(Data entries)
..............................

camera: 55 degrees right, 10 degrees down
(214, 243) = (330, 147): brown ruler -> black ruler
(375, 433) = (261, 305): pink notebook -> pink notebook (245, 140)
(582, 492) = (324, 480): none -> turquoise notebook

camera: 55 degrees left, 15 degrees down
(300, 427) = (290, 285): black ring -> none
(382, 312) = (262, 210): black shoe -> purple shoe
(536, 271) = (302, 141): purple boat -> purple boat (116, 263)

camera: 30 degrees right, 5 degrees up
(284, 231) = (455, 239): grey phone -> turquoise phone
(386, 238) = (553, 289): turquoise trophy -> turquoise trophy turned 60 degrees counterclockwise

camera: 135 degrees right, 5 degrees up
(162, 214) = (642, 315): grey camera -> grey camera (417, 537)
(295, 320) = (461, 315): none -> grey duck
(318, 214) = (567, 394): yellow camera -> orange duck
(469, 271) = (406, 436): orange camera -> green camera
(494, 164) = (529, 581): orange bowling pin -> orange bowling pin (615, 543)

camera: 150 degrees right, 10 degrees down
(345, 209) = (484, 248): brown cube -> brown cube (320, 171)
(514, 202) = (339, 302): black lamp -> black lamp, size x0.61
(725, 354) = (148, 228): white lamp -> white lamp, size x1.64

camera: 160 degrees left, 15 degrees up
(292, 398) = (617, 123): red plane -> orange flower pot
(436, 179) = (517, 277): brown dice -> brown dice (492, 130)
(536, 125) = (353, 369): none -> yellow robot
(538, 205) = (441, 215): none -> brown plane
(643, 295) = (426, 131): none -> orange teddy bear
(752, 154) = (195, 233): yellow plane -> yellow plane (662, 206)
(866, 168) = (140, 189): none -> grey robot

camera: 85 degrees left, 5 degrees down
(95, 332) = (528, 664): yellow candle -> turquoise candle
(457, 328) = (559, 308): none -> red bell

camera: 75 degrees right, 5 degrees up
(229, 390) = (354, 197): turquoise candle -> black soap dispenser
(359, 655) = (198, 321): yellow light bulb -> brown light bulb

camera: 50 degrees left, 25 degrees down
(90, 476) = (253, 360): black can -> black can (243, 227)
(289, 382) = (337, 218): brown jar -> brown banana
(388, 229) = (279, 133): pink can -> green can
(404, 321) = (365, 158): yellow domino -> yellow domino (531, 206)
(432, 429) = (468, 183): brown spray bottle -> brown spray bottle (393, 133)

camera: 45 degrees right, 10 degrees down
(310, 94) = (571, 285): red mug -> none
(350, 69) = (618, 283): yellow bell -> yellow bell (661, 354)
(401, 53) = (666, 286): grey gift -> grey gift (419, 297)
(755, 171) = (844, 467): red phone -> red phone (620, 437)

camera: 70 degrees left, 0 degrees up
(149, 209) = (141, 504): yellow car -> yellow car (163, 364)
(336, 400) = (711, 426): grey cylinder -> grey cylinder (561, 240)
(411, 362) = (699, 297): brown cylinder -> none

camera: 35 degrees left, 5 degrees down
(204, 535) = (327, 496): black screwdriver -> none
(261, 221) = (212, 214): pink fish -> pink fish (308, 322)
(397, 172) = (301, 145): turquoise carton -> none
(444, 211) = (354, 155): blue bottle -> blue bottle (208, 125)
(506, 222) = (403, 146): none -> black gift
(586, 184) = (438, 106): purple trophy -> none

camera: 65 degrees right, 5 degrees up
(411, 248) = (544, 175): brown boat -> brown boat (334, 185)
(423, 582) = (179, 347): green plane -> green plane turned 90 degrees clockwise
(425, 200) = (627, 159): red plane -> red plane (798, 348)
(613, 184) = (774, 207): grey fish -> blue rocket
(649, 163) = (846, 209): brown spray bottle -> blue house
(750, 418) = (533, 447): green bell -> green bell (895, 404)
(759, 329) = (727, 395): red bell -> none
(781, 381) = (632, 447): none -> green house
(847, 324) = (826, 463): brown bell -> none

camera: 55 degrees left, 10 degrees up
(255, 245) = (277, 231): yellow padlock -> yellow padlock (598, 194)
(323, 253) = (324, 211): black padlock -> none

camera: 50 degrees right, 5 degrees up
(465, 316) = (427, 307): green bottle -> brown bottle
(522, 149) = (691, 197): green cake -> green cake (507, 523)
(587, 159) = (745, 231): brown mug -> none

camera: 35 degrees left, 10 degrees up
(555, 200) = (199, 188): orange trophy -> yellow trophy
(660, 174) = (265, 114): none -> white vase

..............................

INSTRUCTION
Will you return exactly the lines above from the one with "(162, 214) = (642, 315): grey" down to the one with "camera: 160 degrees left, 15 degrees up", counting both as part of the range?

SOLUTION FOR THIS PROBLEM
(162, 214) = (642, 315): grey camera -> grey camera (417, 537)
(295, 320) = (461, 315): none -> grey duck
(318, 214) = (567, 394): yellow camera -> orange duck
(469, 271) = (406, 436): orange camera -> green camera
(494, 164) = (529, 581): orange bowling pin -> orange bowling pin (615, 543)

camera: 150 degrees right, 10 degrees down
(345, 209) = (484, 248): brown cube -> brown cube (320, 171)
(514, 202) = (339, 302): black lamp -> black lamp, size x0.61
(725, 354) = (148, 228): white lamp -> white lamp, size x1.64

camera: 160 degrees left, 15 degrees up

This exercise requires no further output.